(DATA EXTRACTS begins)

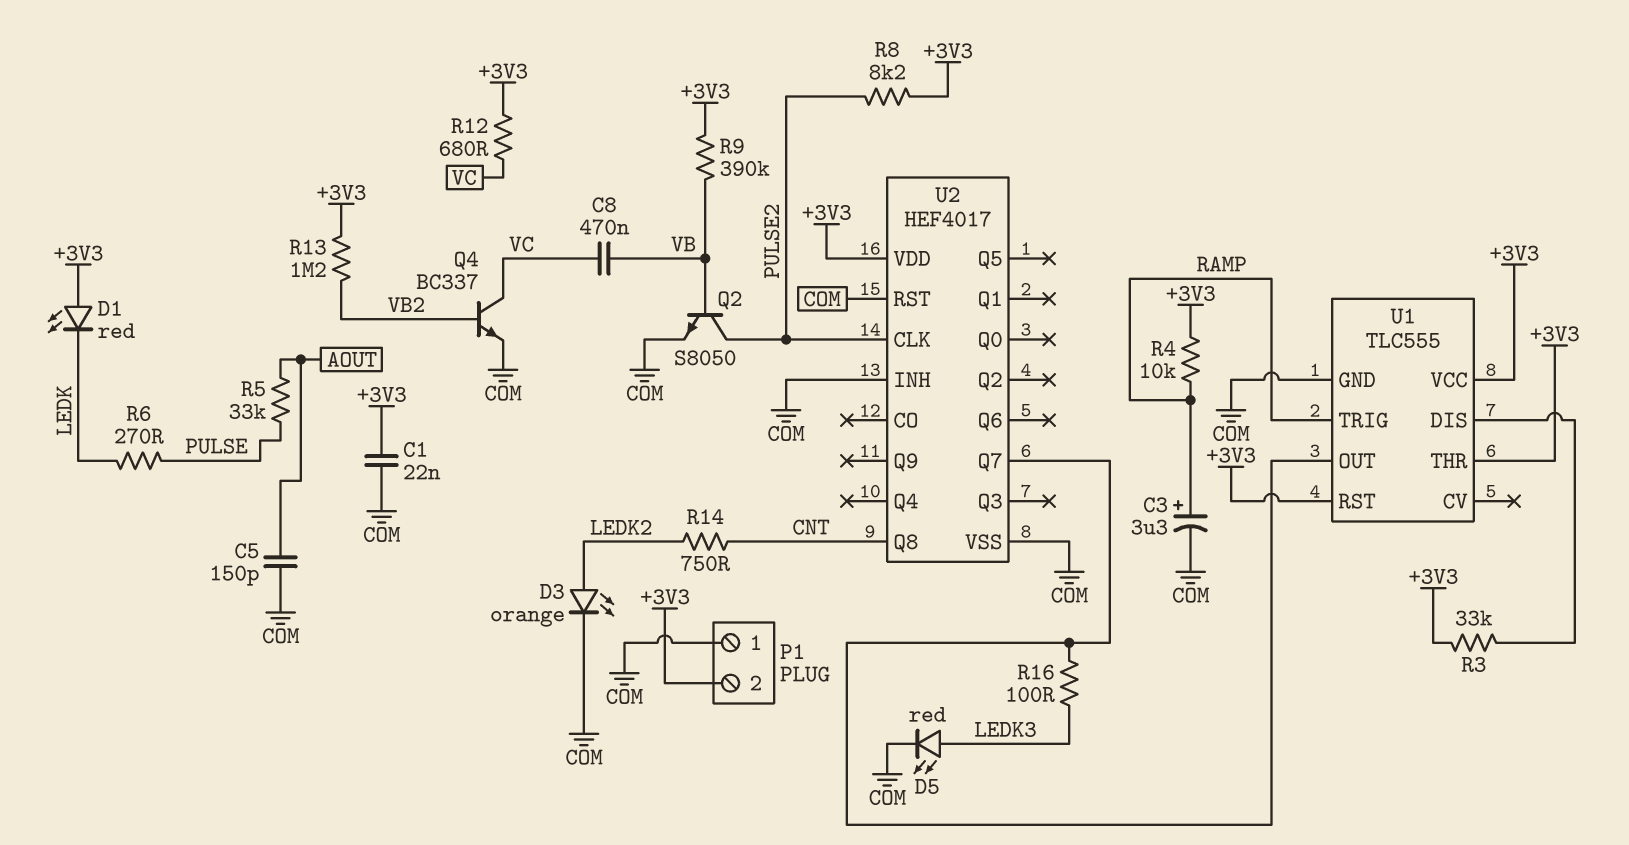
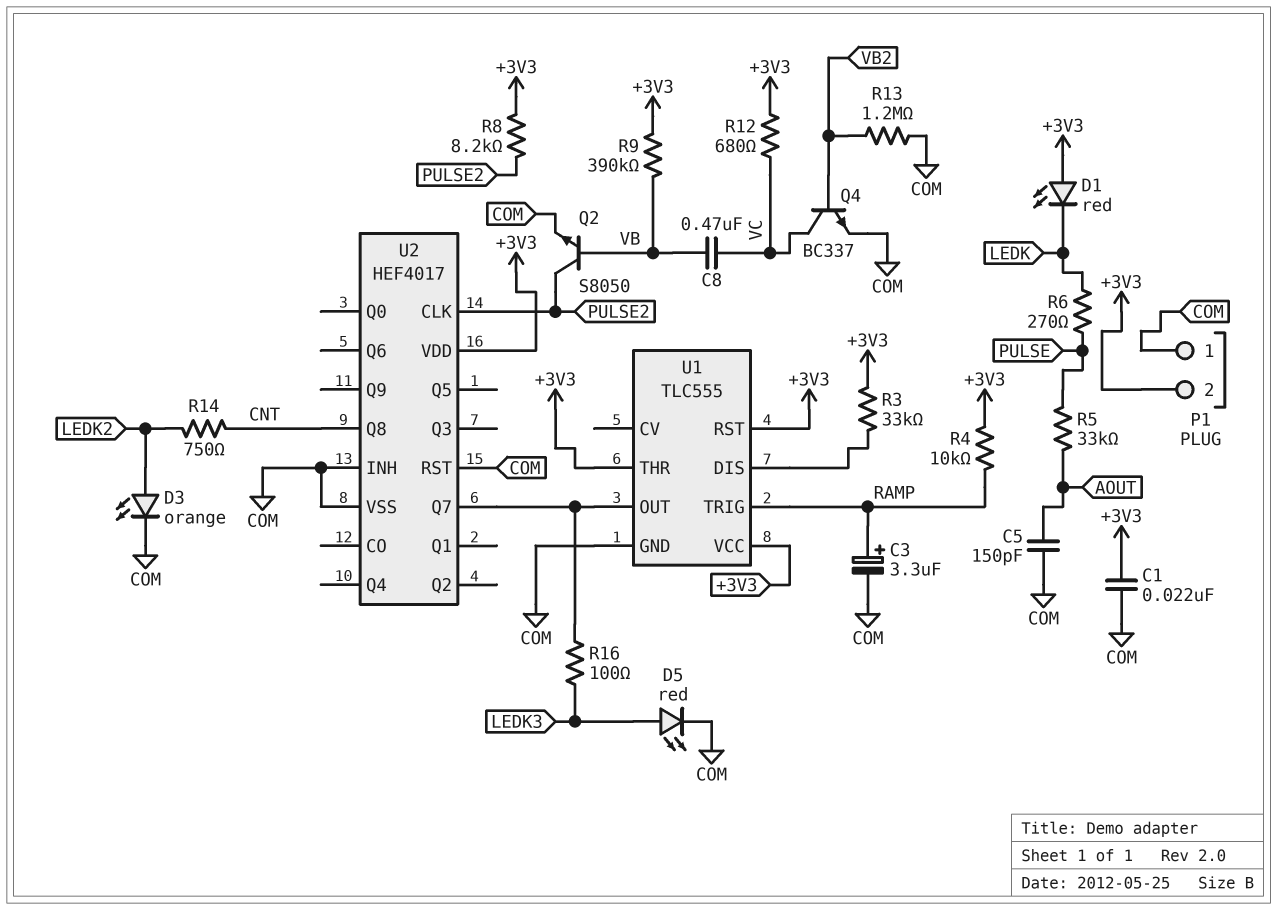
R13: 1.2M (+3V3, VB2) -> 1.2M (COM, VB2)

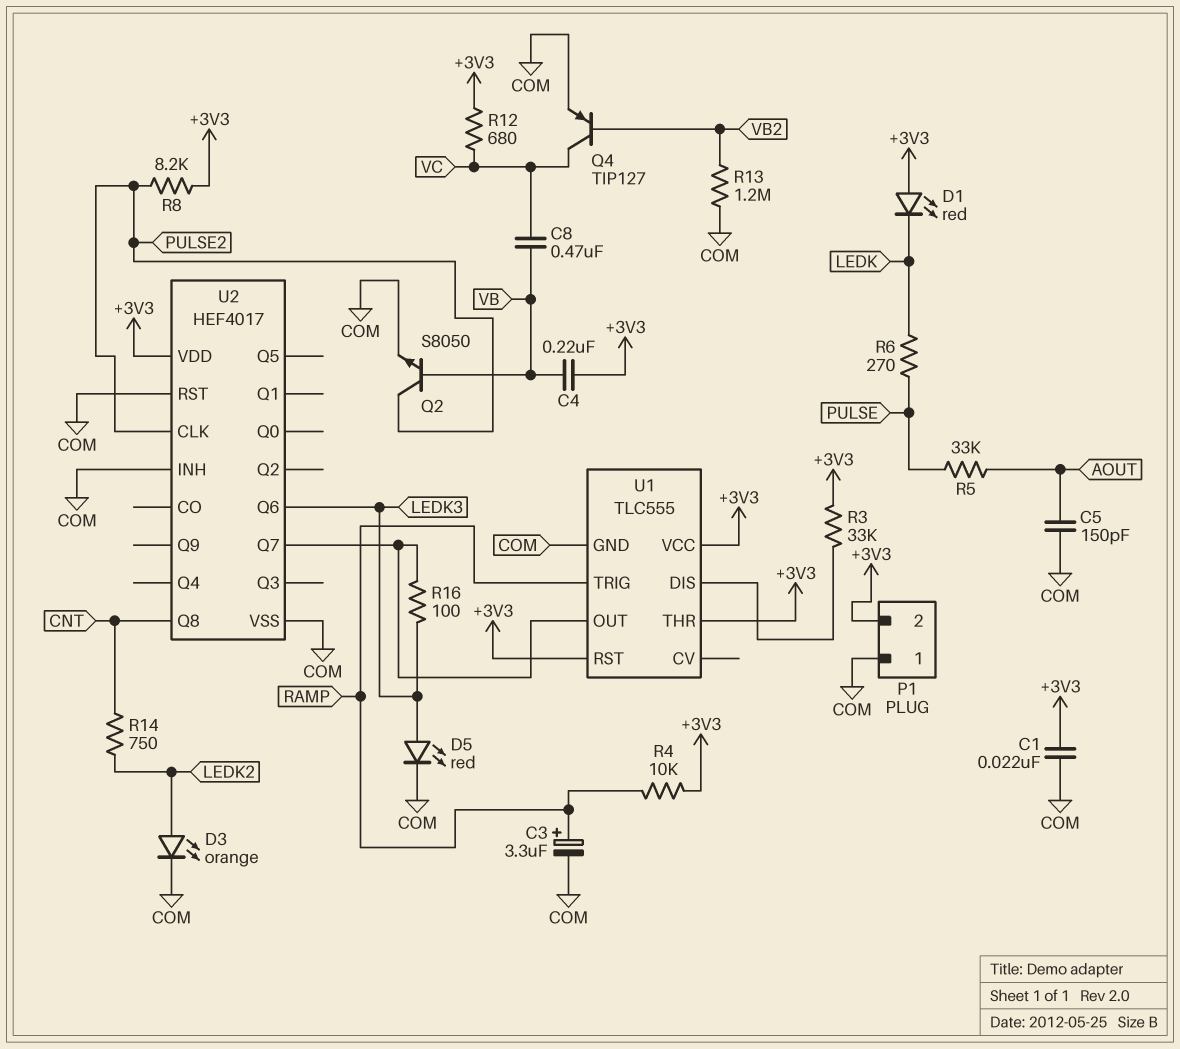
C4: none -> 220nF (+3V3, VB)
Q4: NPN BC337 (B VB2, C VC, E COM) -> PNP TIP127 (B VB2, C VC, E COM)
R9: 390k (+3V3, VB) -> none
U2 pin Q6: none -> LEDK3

(DATA EXTRACTS ends)

PROBLEM DETAILS:
Skip the pictures and transcribe the rest of the records exactly.

RESULT:
R13: 1.2M (+3V3, VB2) -> 1.2M (COM, VB2)

C4: none -> 220nF (+3V3, VB)
Q4: NPN BC337 (B VB2, C VC, E COM) -> PNP TIP127 (B VB2, C VC, E COM)
R9: 390k (+3V3, VB) -> none
U2 pin Q6: none -> LEDK3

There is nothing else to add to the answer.